| DATA SHOWN |
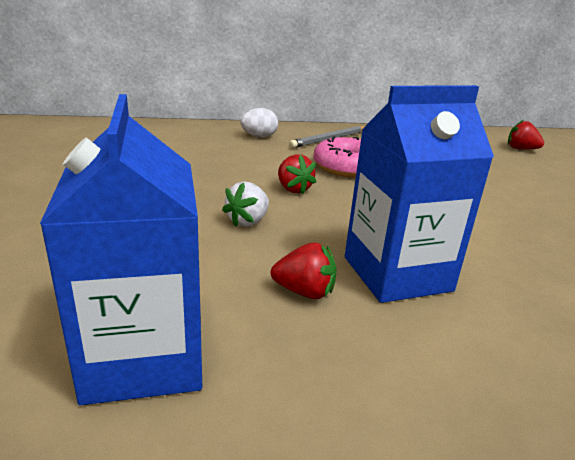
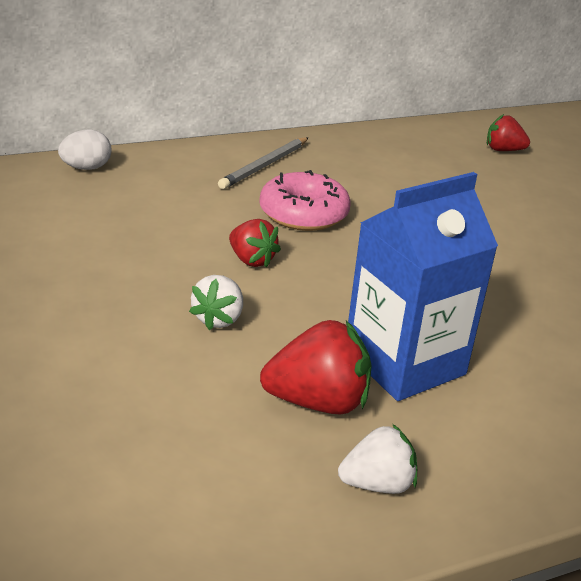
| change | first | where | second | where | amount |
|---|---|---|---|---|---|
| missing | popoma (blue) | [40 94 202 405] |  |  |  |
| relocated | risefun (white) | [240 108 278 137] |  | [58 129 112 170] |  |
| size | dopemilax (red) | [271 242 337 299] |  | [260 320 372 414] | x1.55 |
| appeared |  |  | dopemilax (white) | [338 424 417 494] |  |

| EXERCISE DESCRIPTION |
Each line in the data that holds the string "white" needs to be copied.

| COMPLETED TASK |
| relocated | risefun (white) | [240 108 278 137] |  | [58 129 112 170] |  |
| appeared |  |  | dopemilax (white) | [338 424 417 494] |  |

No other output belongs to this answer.